## Work order
In the material below, find each line holding the string "black" and copy it.

## Excerpted records

- - -

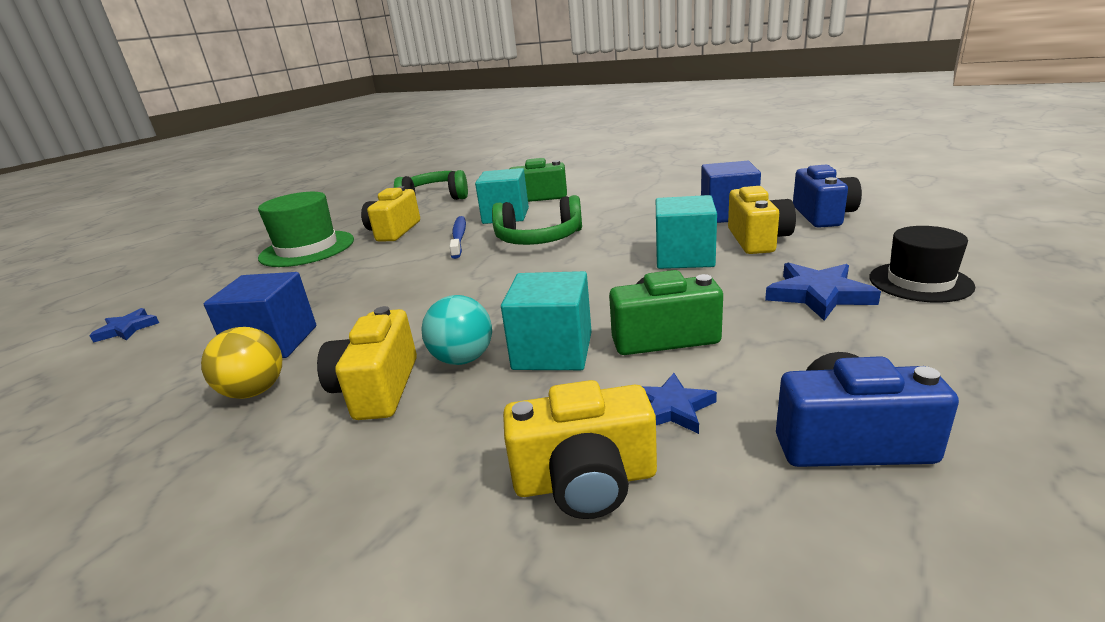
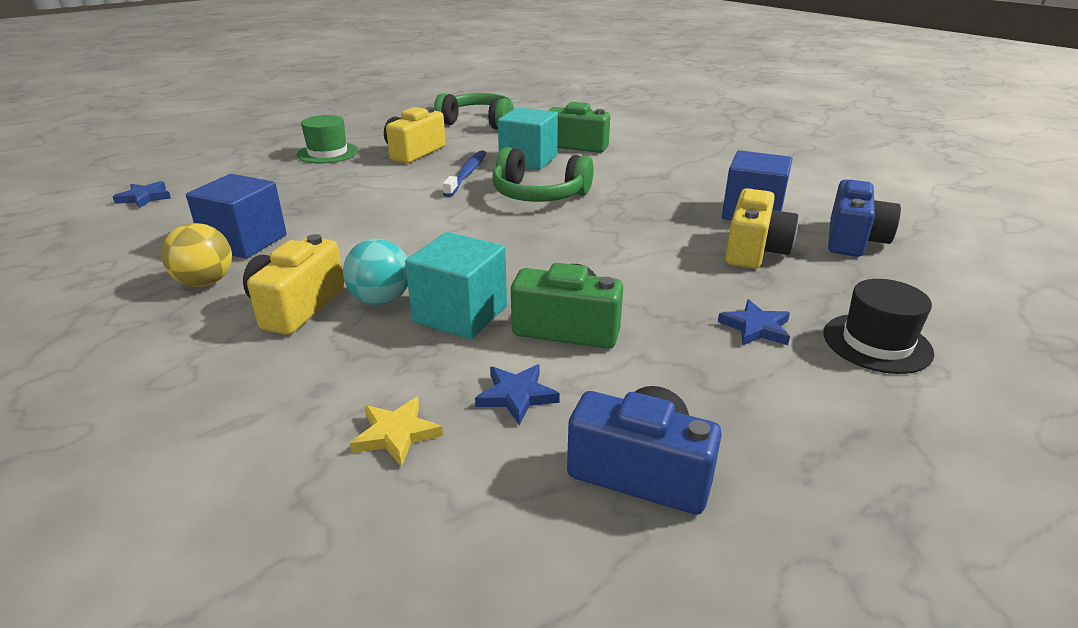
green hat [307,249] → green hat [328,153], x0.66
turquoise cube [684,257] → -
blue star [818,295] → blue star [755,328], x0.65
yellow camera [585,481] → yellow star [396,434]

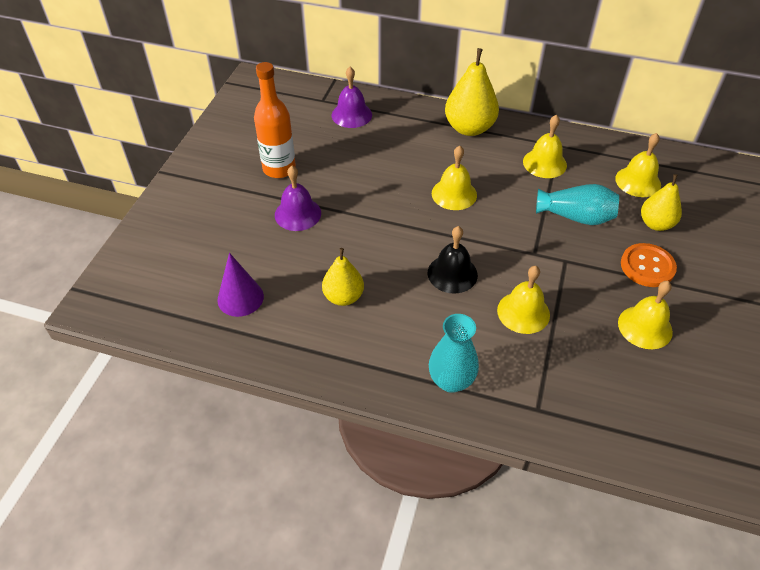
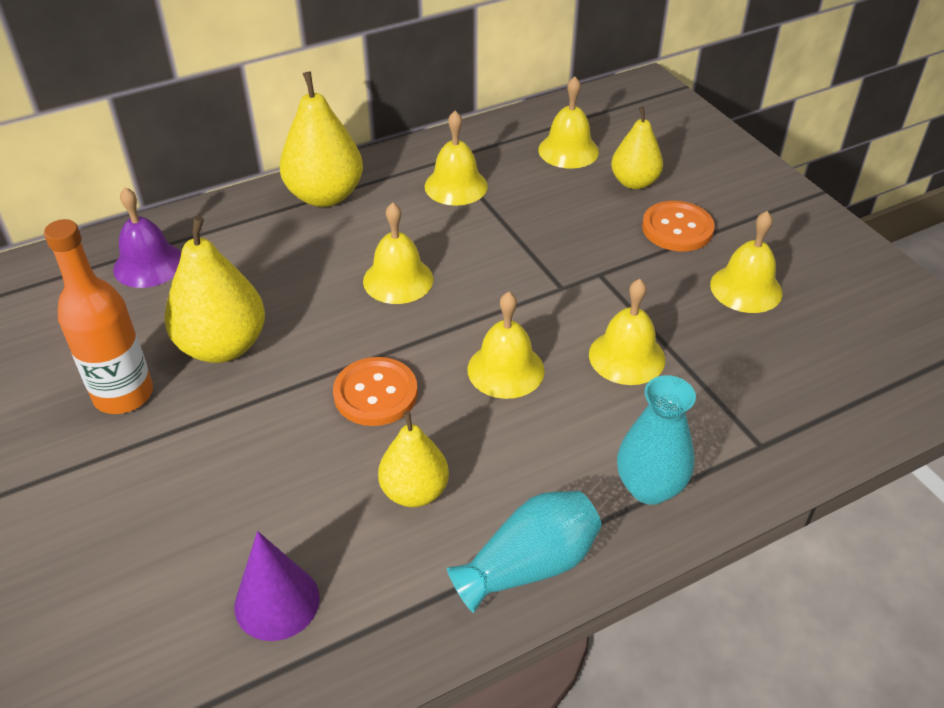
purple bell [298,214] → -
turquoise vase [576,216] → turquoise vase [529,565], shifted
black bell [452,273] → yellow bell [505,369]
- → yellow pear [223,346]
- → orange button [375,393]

- - -

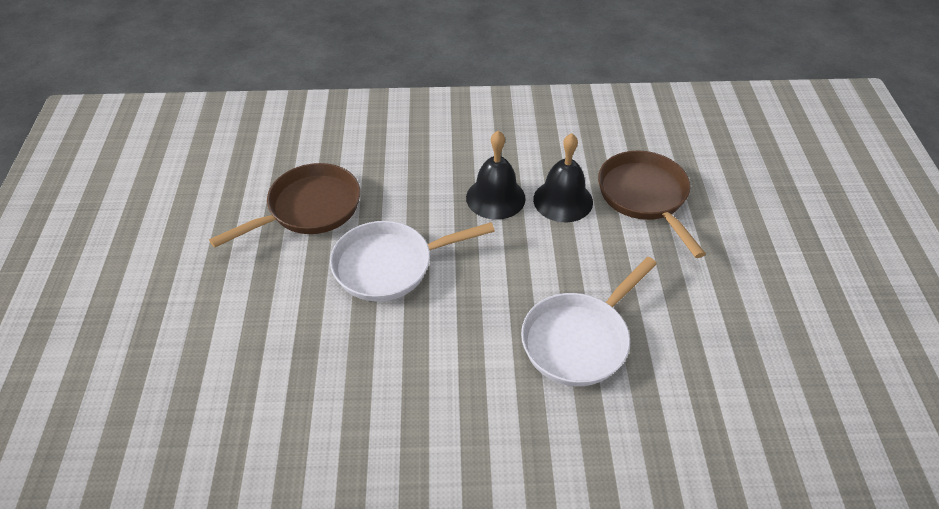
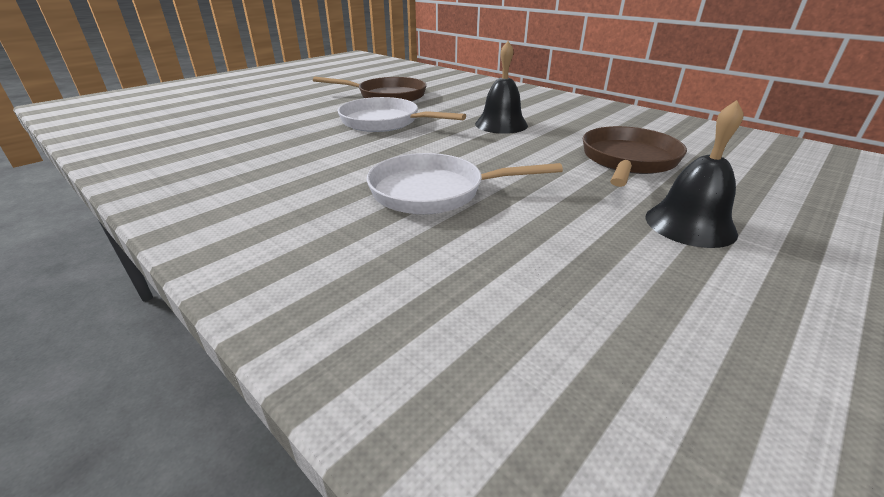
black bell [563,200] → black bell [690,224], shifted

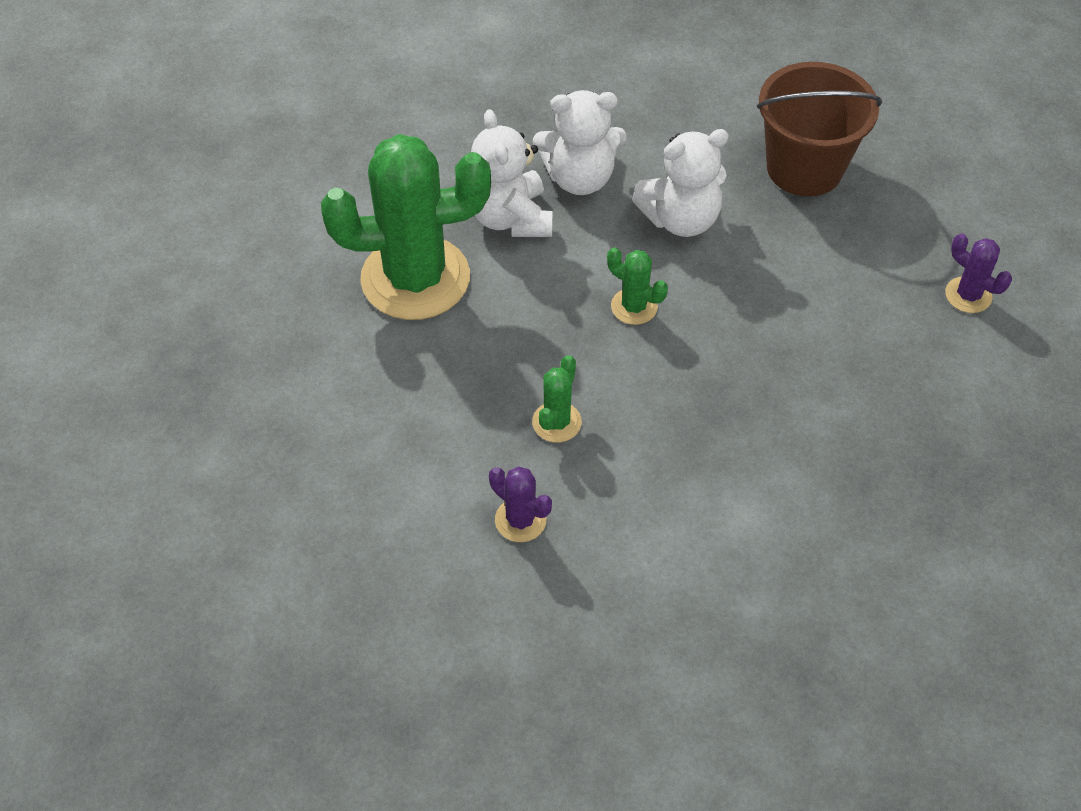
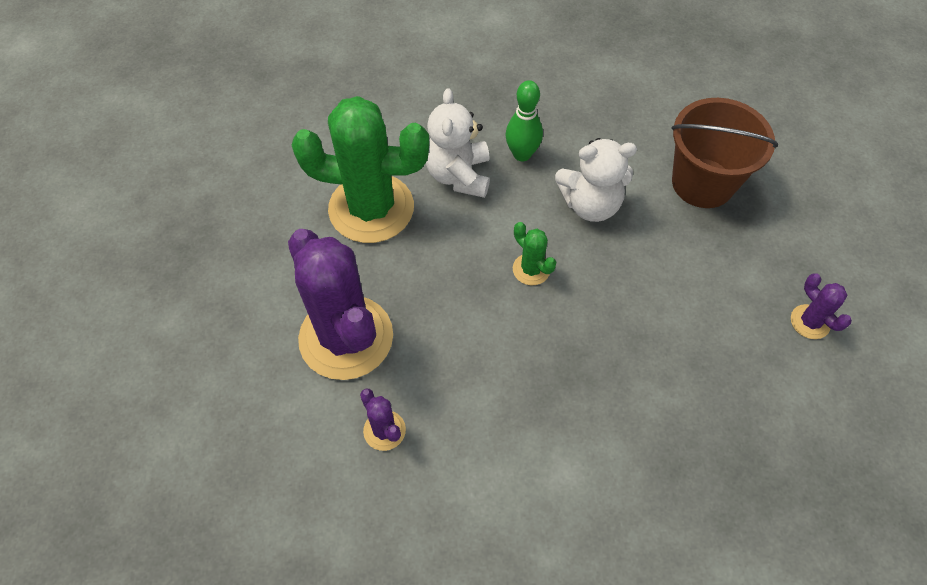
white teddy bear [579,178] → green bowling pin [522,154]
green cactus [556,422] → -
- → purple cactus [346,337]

- - -

## Result
black bell [452,273] → yellow bell [505,369]
black bell [563,200] → black bell [690,224], shifted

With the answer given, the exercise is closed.